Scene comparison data
○ ○ ○ ○ ○ ○ ○

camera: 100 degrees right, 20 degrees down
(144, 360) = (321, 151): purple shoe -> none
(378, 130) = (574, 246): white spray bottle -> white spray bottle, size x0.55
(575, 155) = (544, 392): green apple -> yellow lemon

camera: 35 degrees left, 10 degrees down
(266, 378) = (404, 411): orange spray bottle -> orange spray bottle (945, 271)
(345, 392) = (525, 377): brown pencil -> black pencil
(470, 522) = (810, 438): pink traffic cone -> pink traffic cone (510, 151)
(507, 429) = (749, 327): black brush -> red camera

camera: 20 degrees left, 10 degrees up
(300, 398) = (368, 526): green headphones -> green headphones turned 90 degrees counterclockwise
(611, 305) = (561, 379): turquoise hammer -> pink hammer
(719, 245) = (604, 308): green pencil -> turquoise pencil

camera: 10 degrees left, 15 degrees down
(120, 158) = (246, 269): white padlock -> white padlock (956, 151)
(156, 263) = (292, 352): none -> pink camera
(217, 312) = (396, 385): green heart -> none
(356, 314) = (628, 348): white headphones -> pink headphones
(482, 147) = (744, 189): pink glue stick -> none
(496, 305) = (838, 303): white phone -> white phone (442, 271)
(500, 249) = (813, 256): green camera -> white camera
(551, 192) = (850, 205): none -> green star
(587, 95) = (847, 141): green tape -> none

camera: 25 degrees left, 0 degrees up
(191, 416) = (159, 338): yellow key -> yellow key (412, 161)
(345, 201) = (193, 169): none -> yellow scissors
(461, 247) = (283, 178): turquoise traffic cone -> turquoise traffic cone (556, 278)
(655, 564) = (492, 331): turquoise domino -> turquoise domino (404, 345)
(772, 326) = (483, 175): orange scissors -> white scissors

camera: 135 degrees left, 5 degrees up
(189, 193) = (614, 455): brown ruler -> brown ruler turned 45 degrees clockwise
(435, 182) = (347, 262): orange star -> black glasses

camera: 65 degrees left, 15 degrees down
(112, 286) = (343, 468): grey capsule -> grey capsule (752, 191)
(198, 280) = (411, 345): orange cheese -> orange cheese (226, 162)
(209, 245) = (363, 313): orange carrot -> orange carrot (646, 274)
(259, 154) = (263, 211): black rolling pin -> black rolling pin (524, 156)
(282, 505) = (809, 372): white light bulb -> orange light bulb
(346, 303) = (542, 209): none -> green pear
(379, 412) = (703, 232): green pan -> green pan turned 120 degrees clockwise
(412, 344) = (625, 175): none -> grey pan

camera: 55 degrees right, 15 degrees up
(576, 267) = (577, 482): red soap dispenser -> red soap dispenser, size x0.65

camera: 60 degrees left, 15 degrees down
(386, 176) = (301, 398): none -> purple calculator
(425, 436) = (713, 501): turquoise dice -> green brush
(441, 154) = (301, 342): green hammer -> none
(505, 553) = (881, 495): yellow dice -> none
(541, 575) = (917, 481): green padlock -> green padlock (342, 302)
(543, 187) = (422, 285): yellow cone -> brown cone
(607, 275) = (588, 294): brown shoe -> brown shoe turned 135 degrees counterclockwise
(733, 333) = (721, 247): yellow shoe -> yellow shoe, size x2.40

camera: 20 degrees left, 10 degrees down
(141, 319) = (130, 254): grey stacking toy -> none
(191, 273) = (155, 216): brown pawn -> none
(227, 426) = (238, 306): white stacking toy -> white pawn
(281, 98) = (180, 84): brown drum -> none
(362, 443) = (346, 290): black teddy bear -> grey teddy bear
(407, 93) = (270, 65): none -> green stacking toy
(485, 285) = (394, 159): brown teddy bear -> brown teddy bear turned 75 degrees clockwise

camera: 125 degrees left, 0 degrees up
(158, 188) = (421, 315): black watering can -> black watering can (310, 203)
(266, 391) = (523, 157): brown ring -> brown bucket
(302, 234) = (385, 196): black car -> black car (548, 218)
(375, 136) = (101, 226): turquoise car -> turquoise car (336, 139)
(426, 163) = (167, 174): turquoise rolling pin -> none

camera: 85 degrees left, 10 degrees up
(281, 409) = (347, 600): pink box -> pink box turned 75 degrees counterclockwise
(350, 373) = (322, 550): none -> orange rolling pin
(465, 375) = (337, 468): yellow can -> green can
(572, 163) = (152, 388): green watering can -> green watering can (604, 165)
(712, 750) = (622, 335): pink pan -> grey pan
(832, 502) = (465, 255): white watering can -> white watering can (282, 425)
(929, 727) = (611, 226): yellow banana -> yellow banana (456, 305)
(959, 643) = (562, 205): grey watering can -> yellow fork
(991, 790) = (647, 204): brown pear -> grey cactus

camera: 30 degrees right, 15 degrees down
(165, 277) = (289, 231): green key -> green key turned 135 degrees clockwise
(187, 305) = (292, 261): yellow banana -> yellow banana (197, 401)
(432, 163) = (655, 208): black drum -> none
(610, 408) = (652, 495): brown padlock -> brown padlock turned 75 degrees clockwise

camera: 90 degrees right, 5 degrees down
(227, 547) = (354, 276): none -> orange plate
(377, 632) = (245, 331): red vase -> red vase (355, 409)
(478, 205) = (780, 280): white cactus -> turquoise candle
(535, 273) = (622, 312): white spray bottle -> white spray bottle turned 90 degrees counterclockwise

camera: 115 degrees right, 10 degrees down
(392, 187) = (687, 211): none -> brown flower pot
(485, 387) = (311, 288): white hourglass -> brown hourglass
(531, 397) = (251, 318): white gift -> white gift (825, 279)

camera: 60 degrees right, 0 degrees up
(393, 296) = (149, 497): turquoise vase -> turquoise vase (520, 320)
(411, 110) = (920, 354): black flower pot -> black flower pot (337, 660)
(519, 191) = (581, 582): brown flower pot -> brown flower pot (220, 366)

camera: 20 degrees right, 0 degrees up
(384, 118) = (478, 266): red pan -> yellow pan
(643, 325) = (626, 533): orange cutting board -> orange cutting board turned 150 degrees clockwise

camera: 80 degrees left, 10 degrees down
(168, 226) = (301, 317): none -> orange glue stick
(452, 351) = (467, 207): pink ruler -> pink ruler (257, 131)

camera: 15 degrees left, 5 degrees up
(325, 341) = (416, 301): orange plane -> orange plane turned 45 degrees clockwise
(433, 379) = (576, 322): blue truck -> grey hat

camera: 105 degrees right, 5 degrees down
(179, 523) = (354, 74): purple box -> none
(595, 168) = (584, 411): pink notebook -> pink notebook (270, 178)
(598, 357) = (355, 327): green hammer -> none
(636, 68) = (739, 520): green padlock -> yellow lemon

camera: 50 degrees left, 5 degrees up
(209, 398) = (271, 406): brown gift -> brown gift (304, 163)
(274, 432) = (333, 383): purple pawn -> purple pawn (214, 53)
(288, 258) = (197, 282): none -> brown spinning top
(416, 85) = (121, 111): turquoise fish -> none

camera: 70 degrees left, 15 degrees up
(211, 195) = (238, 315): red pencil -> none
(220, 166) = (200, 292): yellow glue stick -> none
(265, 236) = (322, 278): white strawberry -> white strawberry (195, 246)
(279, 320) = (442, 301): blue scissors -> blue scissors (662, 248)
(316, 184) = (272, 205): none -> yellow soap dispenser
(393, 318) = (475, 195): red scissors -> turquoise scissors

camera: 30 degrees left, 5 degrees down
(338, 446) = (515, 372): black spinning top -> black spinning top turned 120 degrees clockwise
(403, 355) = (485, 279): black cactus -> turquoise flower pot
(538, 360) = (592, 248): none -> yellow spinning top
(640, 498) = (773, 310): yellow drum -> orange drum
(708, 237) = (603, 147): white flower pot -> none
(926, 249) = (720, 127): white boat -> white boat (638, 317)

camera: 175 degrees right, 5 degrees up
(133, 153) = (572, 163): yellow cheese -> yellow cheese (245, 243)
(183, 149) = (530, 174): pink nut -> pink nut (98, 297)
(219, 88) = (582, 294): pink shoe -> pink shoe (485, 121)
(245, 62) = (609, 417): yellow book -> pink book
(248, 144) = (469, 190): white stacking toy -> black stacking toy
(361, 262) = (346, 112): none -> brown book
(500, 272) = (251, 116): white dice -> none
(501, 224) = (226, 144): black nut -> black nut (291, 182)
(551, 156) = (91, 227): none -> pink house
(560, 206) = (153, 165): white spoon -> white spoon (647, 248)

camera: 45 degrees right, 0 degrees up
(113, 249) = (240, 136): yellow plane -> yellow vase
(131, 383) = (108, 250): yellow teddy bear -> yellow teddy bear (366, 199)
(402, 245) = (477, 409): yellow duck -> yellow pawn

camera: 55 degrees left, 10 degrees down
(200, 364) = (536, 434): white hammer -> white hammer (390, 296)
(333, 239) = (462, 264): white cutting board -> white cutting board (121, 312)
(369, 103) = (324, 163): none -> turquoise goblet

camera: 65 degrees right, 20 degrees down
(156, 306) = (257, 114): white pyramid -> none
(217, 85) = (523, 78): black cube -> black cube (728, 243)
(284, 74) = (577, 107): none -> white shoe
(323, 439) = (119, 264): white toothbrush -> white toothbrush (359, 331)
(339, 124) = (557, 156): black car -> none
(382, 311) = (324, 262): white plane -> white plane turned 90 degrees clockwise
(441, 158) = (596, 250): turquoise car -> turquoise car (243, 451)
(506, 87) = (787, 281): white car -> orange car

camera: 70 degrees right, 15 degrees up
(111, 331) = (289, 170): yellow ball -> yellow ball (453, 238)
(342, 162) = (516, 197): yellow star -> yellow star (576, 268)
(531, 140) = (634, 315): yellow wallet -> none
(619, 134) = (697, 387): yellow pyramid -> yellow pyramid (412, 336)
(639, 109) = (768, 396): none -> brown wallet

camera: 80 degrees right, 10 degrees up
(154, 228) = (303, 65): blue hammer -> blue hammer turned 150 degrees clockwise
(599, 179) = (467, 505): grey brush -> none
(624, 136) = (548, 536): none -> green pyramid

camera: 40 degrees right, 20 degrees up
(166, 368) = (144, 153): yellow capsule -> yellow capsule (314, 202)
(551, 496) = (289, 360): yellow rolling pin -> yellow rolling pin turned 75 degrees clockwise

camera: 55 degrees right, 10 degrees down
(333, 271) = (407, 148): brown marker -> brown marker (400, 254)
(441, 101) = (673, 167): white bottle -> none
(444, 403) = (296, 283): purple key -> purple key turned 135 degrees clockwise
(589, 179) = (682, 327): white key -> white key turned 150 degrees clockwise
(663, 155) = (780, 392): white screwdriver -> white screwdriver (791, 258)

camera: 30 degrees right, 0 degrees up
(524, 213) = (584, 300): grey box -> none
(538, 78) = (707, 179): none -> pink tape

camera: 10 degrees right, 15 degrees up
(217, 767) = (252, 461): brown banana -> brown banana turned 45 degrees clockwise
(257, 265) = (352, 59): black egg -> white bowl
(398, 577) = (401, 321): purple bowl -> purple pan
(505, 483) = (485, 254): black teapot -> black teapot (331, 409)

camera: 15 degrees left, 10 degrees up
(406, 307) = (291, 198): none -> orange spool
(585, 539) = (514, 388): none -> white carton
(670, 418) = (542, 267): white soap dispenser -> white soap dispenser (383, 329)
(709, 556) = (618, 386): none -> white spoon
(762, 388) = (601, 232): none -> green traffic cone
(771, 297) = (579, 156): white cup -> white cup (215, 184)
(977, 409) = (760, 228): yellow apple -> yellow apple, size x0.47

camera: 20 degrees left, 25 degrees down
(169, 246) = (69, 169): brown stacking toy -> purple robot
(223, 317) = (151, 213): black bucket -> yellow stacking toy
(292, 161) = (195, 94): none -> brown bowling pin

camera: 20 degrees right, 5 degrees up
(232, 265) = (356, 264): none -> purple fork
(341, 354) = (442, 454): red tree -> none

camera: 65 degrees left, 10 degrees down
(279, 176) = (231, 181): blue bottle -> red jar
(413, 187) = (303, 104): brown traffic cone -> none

○ ○ ○ ○ ○ ○ ○

If a line contains the string "teddy", it counts toward the total; state that total for the records above and nothing more.

▶ [Answer box] 3